__What is expected__
Your reply should reproduce all the data below exactly while excluding the pictures.

━━ Dataset excerpts ━━

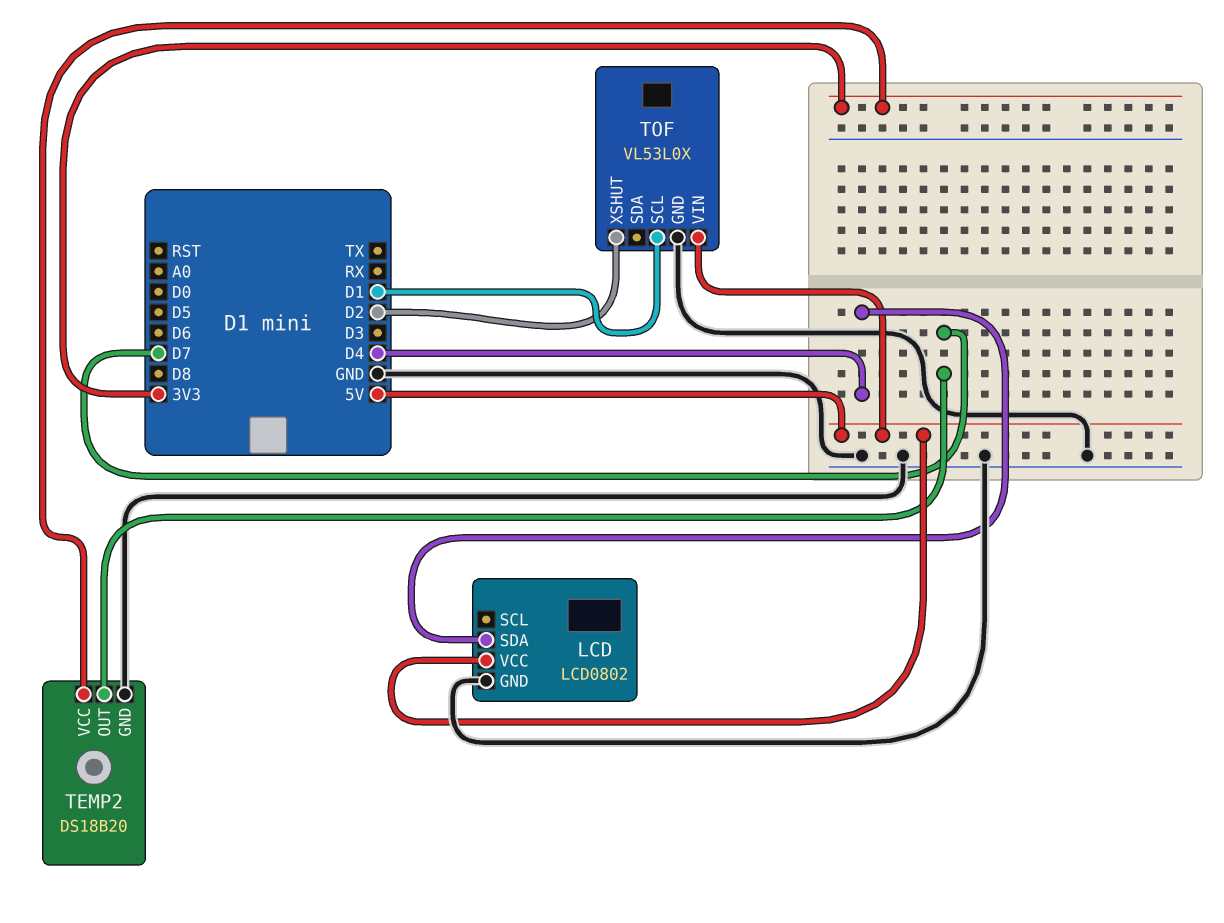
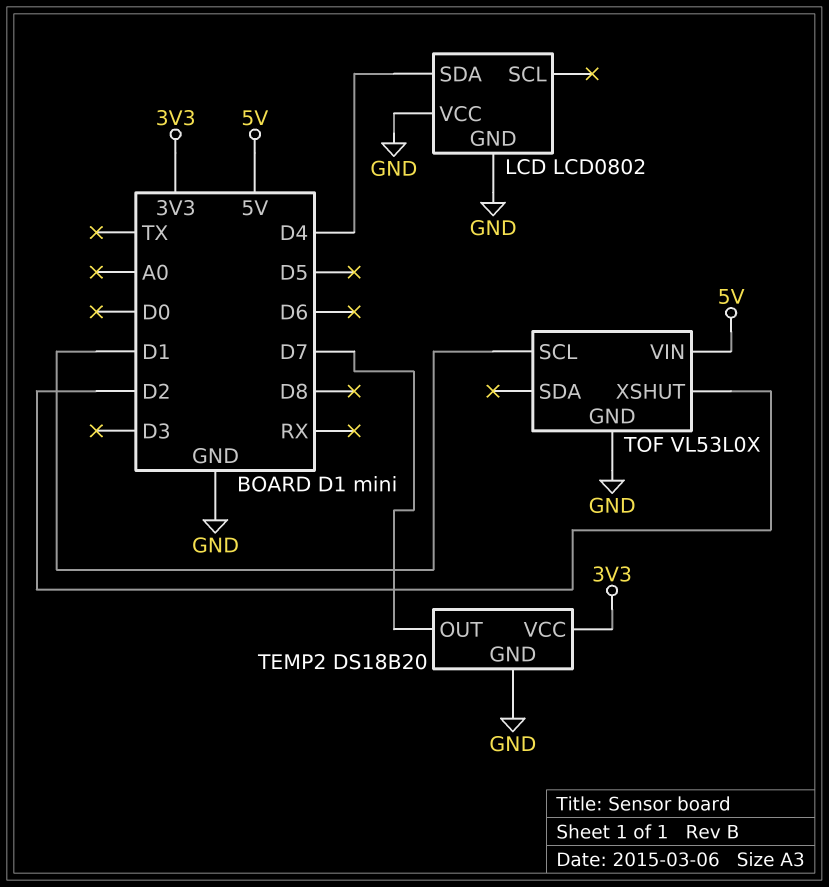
LCD pin VCC: 5V -> GND

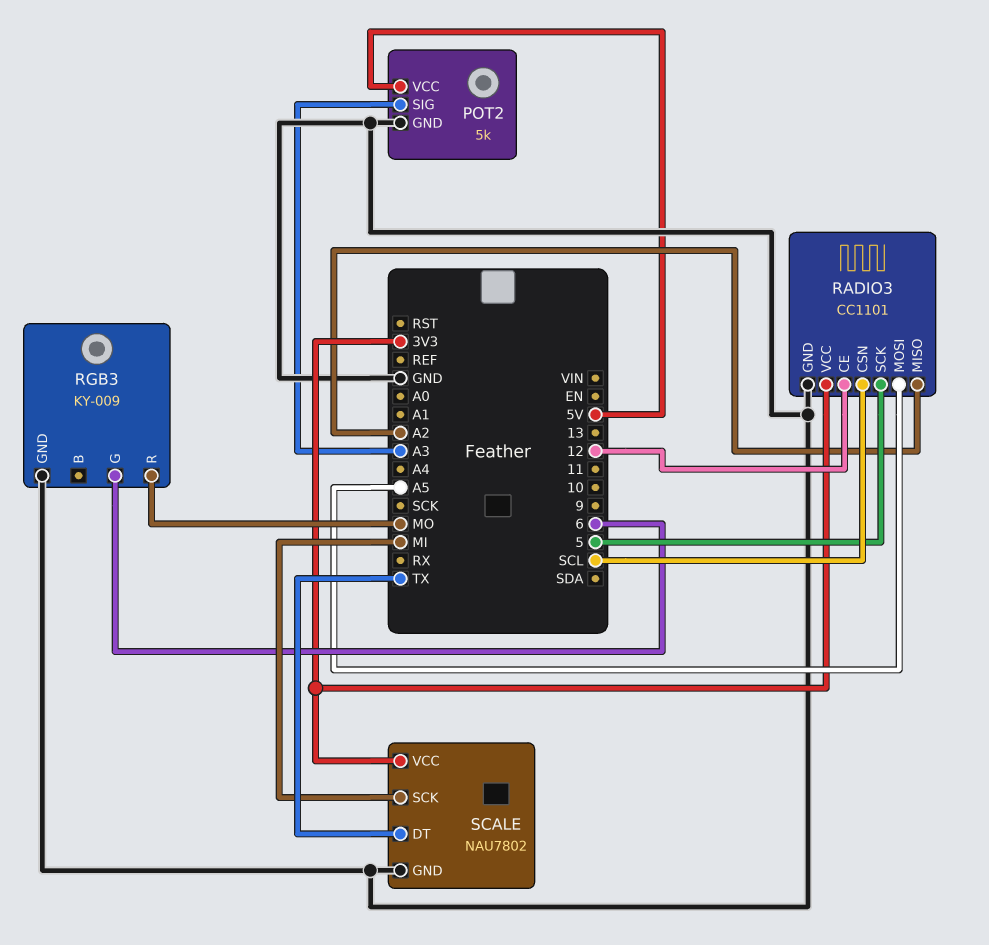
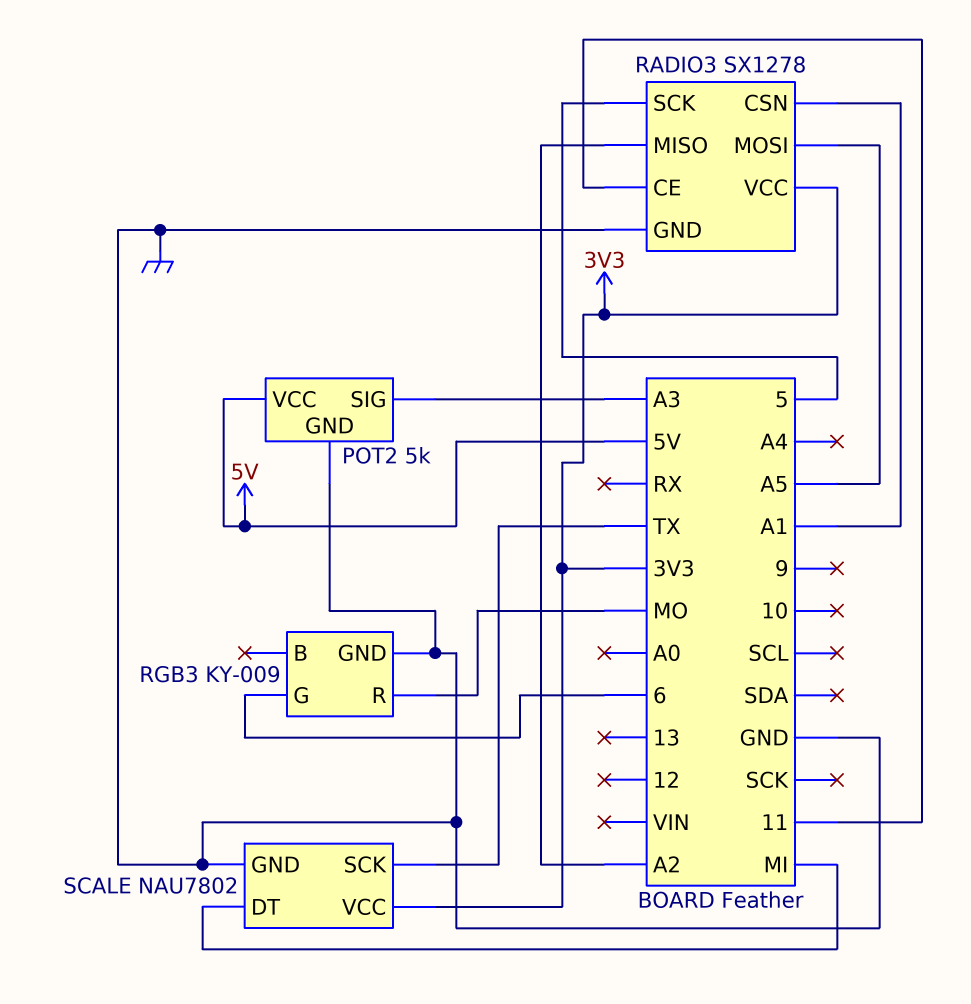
RADIO3: CC1101 -> SX1278
RADIO3 pin CE: 12 -> 11
RADIO3 pin CSN: SCL -> A1
SCALE pin DT: TX -> MI
SCALE pin SCK: MI -> TX

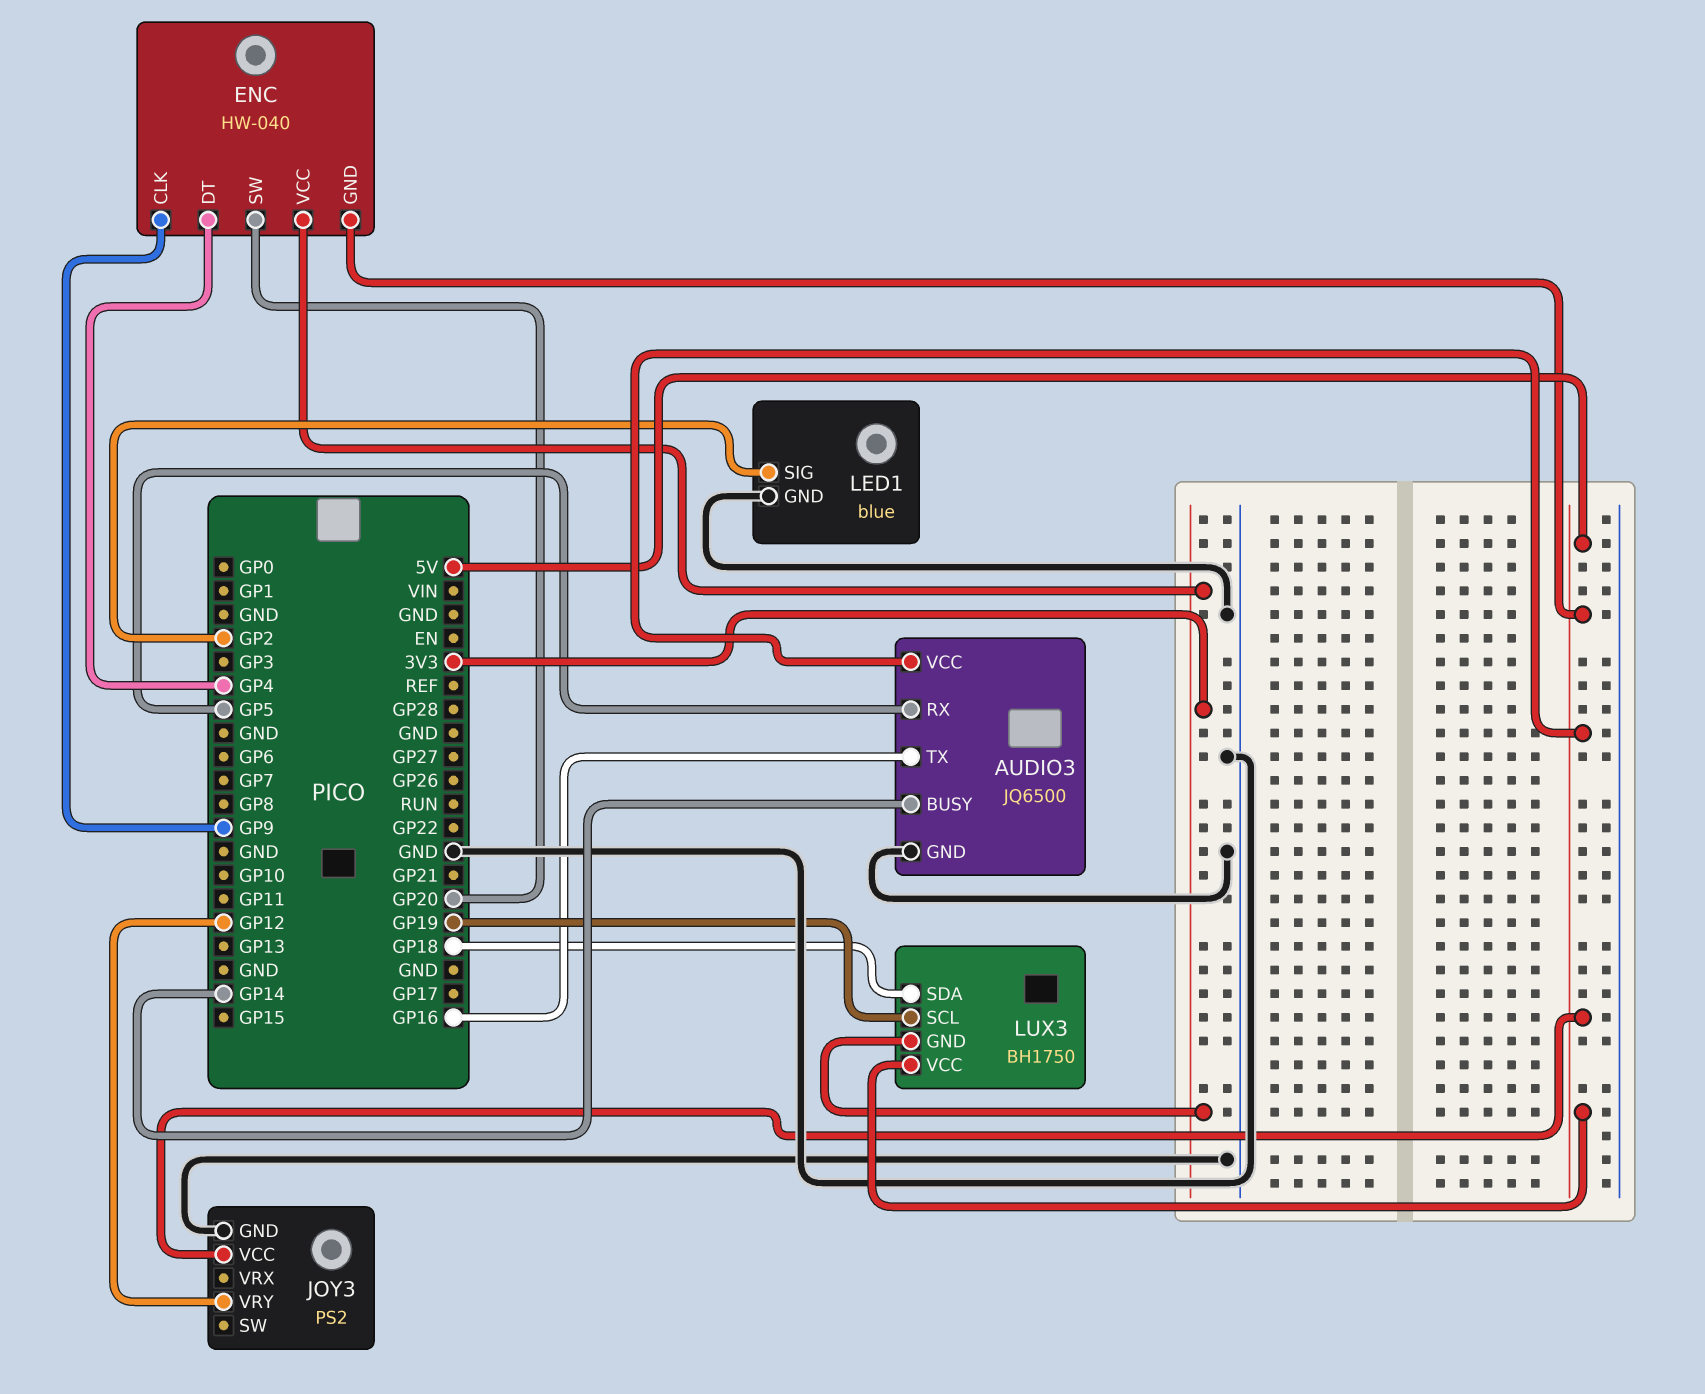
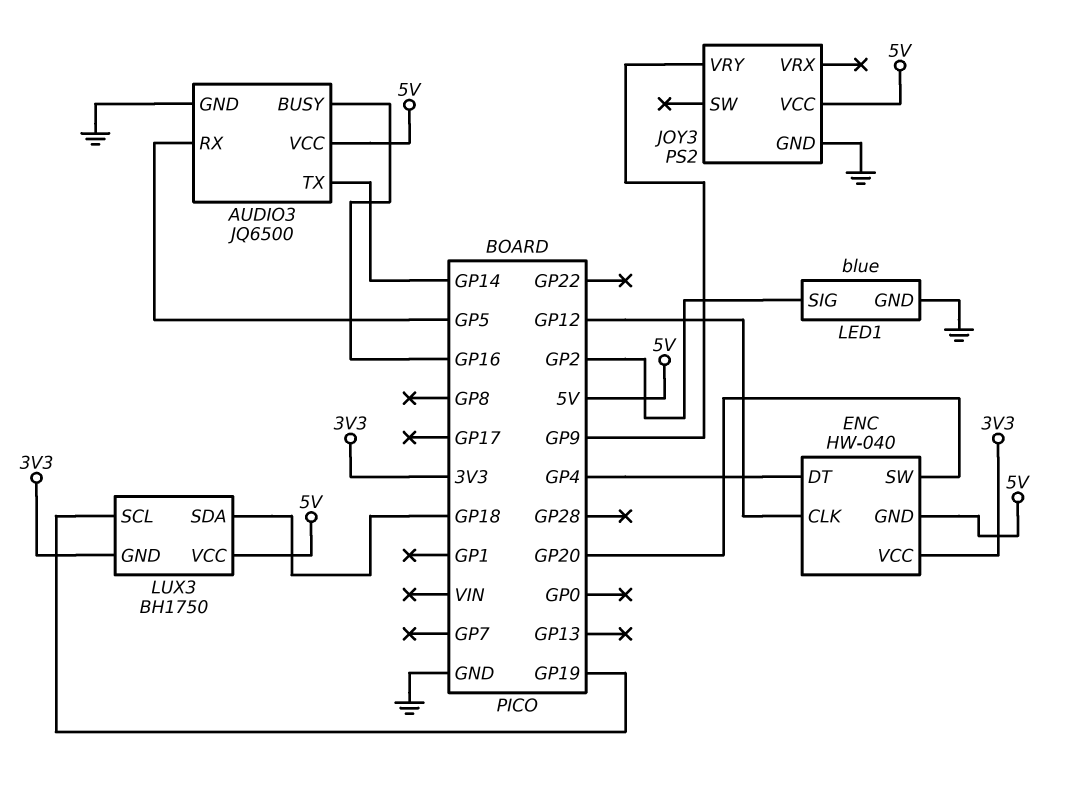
AUDIO3 pin BUSY: GP14 -> GP16
AUDIO3 pin TX: GP16 -> GP14
ENC pin CLK: GP9 -> GP12
JOY3 pin VRY: GP12 -> GP9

━━━

__Task response__
LCD pin VCC: 5V -> GND

RADIO3: CC1101 -> SX1278
RADIO3 pin CE: 12 -> 11
RADIO3 pin CSN: SCL -> A1
SCALE pin DT: TX -> MI
SCALE pin SCK: MI -> TX

AUDIO3 pin BUSY: GP14 -> GP16
AUDIO3 pin TX: GP16 -> GP14
ENC pin CLK: GP9 -> GP12
JOY3 pin VRY: GP12 -> GP9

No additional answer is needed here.